# Data to use
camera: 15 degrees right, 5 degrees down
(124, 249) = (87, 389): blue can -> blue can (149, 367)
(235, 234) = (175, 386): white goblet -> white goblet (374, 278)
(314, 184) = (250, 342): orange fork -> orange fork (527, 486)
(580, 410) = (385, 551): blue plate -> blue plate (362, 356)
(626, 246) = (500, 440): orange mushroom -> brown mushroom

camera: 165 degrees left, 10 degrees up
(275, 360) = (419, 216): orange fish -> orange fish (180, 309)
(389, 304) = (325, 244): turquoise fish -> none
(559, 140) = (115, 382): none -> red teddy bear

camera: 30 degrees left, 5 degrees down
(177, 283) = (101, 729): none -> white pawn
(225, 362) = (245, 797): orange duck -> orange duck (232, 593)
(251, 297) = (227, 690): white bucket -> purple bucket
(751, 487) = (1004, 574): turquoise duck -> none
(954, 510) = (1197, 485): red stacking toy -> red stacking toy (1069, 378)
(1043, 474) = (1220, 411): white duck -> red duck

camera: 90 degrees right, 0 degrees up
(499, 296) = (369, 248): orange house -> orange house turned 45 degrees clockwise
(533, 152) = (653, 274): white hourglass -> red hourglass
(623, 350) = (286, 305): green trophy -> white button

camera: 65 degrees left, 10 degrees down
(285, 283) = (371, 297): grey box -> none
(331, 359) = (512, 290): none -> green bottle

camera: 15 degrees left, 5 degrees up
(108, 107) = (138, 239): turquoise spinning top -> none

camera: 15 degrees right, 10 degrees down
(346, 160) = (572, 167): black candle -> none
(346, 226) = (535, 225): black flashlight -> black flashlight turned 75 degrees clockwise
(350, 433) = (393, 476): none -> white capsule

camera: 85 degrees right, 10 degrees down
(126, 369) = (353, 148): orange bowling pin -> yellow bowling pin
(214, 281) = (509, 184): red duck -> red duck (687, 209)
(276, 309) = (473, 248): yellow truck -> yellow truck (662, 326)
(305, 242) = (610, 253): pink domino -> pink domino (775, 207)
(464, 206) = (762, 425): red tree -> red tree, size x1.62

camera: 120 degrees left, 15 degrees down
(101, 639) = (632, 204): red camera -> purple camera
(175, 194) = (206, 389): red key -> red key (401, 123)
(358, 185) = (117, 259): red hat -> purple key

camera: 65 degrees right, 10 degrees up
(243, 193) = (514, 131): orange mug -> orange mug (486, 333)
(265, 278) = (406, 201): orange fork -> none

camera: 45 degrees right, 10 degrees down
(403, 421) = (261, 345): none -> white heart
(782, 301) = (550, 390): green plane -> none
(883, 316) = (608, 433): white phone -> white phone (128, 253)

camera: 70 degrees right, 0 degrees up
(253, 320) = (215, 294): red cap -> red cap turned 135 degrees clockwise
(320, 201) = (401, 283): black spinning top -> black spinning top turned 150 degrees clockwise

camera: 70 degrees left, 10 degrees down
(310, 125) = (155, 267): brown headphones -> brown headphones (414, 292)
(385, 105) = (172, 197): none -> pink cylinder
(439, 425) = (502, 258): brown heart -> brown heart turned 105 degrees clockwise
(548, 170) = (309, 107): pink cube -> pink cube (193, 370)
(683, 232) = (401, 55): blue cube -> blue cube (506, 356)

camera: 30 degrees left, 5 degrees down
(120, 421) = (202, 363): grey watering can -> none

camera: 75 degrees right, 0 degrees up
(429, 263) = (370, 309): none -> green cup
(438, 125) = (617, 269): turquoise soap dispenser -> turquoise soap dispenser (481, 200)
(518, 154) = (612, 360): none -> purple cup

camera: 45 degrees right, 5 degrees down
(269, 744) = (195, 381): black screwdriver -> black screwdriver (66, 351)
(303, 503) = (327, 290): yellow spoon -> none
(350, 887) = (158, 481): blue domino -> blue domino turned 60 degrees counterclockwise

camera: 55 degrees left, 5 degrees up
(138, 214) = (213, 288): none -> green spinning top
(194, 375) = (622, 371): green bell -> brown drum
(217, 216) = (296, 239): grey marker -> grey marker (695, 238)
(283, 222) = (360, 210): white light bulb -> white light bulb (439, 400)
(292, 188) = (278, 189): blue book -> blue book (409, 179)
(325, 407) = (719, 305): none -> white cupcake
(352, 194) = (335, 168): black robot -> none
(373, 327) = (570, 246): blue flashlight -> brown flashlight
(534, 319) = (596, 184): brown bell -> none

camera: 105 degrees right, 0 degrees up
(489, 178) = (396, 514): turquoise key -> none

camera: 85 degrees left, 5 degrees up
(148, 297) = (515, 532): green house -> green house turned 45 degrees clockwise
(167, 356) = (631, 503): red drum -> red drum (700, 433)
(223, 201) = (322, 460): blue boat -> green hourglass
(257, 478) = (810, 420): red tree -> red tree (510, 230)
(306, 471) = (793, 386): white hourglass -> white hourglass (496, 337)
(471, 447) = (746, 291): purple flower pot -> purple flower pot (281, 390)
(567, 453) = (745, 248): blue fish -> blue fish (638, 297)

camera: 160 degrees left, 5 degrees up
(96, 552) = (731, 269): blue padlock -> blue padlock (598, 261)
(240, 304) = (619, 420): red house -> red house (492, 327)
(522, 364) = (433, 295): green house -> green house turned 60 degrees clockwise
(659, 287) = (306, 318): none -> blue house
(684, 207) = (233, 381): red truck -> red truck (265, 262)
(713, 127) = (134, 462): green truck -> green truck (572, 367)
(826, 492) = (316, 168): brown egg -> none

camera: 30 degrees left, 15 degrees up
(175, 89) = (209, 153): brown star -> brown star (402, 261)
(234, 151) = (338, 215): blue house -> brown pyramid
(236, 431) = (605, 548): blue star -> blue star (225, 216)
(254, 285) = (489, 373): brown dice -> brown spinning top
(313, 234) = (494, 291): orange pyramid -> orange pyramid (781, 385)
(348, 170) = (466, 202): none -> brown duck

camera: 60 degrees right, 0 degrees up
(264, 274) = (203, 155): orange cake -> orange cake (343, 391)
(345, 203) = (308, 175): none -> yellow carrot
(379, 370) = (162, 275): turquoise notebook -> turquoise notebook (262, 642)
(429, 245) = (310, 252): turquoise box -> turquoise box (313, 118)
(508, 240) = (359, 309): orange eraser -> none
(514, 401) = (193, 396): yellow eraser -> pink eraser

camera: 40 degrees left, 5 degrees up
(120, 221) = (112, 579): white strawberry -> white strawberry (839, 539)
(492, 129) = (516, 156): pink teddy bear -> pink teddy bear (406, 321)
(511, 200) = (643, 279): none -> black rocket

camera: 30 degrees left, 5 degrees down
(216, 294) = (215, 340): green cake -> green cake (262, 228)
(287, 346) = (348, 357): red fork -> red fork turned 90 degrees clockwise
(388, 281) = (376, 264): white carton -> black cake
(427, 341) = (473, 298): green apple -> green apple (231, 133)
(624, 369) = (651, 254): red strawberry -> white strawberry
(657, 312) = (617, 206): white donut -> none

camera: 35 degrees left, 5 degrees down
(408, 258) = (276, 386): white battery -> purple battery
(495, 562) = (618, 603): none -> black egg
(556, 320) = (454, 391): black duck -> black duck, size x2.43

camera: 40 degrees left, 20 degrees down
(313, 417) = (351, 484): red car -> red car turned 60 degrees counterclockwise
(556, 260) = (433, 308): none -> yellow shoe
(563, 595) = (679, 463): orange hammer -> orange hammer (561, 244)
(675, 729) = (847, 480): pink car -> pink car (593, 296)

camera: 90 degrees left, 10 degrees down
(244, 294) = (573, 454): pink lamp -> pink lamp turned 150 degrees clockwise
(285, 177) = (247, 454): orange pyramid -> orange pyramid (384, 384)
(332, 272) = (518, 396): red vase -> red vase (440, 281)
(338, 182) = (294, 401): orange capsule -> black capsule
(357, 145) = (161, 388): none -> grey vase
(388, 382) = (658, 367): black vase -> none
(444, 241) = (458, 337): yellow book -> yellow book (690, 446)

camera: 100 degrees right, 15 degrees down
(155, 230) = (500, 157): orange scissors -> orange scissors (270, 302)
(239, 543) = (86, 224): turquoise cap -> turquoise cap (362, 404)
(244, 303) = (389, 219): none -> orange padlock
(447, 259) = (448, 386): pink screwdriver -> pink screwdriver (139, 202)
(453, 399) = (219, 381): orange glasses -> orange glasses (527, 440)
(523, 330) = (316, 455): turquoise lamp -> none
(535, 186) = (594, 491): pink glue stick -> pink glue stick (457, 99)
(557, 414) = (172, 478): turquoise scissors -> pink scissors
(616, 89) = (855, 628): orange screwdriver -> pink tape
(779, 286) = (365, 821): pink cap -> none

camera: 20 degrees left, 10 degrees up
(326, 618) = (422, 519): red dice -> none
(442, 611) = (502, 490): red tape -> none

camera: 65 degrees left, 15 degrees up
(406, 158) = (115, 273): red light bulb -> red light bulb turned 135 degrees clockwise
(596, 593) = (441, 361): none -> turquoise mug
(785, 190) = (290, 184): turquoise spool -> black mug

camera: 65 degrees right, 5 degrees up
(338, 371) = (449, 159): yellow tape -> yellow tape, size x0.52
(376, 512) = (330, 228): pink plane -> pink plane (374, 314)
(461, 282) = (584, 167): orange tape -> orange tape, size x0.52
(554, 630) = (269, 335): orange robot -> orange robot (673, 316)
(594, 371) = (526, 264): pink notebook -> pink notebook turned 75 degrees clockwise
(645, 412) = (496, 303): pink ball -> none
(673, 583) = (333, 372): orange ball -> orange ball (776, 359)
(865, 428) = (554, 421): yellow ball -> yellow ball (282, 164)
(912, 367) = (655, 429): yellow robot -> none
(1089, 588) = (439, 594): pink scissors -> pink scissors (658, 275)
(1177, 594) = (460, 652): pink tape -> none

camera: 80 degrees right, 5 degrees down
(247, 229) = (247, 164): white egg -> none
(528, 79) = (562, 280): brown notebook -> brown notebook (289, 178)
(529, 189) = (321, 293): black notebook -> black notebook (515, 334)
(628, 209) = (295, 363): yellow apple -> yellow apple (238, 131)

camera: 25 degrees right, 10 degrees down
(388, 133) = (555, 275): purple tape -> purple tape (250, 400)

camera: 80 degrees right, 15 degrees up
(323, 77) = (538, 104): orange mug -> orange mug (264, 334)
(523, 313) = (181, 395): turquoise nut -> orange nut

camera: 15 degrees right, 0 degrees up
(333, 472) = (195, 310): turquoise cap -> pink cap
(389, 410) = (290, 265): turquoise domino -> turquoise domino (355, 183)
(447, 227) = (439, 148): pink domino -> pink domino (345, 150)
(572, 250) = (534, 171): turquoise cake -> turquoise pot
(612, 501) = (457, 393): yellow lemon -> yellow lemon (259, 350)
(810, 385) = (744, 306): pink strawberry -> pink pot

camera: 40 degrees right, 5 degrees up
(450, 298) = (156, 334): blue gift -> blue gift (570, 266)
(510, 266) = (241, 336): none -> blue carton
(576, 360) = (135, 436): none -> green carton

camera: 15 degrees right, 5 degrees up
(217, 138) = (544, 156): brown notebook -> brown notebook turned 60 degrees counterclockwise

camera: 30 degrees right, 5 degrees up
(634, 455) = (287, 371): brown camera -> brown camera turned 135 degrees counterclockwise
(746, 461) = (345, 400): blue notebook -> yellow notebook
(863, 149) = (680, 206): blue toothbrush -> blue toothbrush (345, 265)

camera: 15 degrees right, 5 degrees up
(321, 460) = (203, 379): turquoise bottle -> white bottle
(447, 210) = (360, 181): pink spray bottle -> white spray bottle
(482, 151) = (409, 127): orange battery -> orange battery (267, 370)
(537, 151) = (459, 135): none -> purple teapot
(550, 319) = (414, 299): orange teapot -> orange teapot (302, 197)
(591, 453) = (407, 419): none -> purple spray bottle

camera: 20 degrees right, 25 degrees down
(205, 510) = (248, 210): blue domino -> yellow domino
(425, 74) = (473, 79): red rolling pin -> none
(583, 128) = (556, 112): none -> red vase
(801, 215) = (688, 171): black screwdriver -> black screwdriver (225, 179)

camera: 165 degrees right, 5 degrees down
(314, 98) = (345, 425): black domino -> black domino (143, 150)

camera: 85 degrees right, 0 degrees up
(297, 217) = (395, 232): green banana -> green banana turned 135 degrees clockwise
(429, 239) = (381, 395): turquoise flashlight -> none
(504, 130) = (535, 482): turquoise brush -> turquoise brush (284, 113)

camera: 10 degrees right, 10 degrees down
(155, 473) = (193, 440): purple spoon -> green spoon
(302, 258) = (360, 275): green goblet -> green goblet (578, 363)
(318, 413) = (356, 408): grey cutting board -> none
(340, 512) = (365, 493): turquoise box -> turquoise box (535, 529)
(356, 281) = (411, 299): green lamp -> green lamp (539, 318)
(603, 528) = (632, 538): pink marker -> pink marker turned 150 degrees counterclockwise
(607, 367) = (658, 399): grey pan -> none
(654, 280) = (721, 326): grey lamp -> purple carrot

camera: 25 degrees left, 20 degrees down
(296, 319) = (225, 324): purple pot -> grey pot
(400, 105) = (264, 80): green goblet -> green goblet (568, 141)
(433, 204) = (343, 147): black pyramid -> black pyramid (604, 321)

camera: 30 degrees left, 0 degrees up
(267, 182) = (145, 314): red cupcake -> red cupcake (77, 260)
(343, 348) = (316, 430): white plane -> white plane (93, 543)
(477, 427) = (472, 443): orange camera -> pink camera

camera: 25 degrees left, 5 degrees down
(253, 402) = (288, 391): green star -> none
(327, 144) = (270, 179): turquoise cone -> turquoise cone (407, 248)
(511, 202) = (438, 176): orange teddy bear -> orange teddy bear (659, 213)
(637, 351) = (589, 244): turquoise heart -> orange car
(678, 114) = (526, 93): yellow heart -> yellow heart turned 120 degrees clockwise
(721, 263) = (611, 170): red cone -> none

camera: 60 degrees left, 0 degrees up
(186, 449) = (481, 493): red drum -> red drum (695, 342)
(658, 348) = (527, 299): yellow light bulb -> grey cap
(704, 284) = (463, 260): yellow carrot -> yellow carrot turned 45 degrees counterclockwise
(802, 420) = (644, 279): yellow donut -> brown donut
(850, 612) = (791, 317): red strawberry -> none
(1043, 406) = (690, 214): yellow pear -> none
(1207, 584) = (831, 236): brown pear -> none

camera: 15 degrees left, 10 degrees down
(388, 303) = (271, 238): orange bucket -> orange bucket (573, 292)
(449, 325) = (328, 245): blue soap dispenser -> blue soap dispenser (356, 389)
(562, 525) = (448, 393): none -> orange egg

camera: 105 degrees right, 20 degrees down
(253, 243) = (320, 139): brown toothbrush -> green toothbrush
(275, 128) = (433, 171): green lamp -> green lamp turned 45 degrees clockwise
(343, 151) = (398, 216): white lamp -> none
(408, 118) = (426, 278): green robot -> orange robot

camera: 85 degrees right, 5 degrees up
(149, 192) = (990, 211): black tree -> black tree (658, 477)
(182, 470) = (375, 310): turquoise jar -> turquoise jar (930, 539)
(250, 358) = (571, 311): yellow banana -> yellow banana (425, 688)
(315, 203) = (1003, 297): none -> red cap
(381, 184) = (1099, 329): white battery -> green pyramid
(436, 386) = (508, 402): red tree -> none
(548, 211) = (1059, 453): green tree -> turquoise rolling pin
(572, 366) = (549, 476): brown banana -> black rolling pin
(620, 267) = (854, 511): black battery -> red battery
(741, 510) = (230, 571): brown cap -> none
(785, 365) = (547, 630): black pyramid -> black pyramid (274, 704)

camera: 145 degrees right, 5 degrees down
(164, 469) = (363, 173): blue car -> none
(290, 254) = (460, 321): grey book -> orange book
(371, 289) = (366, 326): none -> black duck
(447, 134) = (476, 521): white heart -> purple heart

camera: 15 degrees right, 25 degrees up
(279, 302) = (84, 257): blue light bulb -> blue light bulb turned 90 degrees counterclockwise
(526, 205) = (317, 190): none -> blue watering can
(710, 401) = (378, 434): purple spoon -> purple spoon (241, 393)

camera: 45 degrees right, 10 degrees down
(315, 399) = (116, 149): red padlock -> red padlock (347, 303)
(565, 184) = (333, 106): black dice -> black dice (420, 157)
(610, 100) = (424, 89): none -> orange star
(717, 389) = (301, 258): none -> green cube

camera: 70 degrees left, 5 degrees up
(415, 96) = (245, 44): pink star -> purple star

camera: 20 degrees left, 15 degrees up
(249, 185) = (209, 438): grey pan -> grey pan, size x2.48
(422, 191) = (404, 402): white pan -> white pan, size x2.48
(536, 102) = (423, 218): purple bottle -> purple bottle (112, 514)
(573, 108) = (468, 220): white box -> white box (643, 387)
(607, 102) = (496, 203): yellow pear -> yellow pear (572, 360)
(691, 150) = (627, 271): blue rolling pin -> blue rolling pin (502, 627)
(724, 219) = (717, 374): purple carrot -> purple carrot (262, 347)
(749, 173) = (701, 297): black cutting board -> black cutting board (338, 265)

# Task details
Beginning with the line containing "(826, 492) = (316, 168): brown egg -> none" and ending with the line containing "(556, 260) = (433, 308): none -> yellow shoe", extract those lines exactly from the listing above, and only those.

# Result
(826, 492) = (316, 168): brown egg -> none

camera: 30 degrees left, 15 degrees up
(175, 89) = (209, 153): brown star -> brown star (402, 261)
(234, 151) = (338, 215): blue house -> brown pyramid
(236, 431) = (605, 548): blue star -> blue star (225, 216)
(254, 285) = (489, 373): brown dice -> brown spinning top
(313, 234) = (494, 291): orange pyramid -> orange pyramid (781, 385)
(348, 170) = (466, 202): none -> brown duck

camera: 60 degrees right, 0 degrees up
(264, 274) = (203, 155): orange cake -> orange cake (343, 391)
(345, 203) = (308, 175): none -> yellow carrot
(379, 370) = (162, 275): turquoise notebook -> turquoise notebook (262, 642)
(429, 245) = (310, 252): turquoise box -> turquoise box (313, 118)
(508, 240) = (359, 309): orange eraser -> none
(514, 401) = (193, 396): yellow eraser -> pink eraser

camera: 40 degrees left, 5 degrees up
(120, 221) = (112, 579): white strawberry -> white strawberry (839, 539)
(492, 129) = (516, 156): pink teddy bear -> pink teddy bear (406, 321)
(511, 200) = (643, 279): none -> black rocket

camera: 30 degrees left, 5 degrees down
(216, 294) = (215, 340): green cake -> green cake (262, 228)
(287, 346) = (348, 357): red fork -> red fork turned 90 degrees clockwise
(388, 281) = (376, 264): white carton -> black cake
(427, 341) = (473, 298): green apple -> green apple (231, 133)
(624, 369) = (651, 254): red strawberry -> white strawberry
(657, 312) = (617, 206): white donut -> none

camera: 35 degrees left, 5 degrees down
(408, 258) = (276, 386): white battery -> purple battery
(495, 562) = (618, 603): none -> black egg
(556, 320) = (454, 391): black duck -> black duck, size x2.43

camera: 40 degrees left, 20 degrees down
(313, 417) = (351, 484): red car -> red car turned 60 degrees counterclockwise
(556, 260) = (433, 308): none -> yellow shoe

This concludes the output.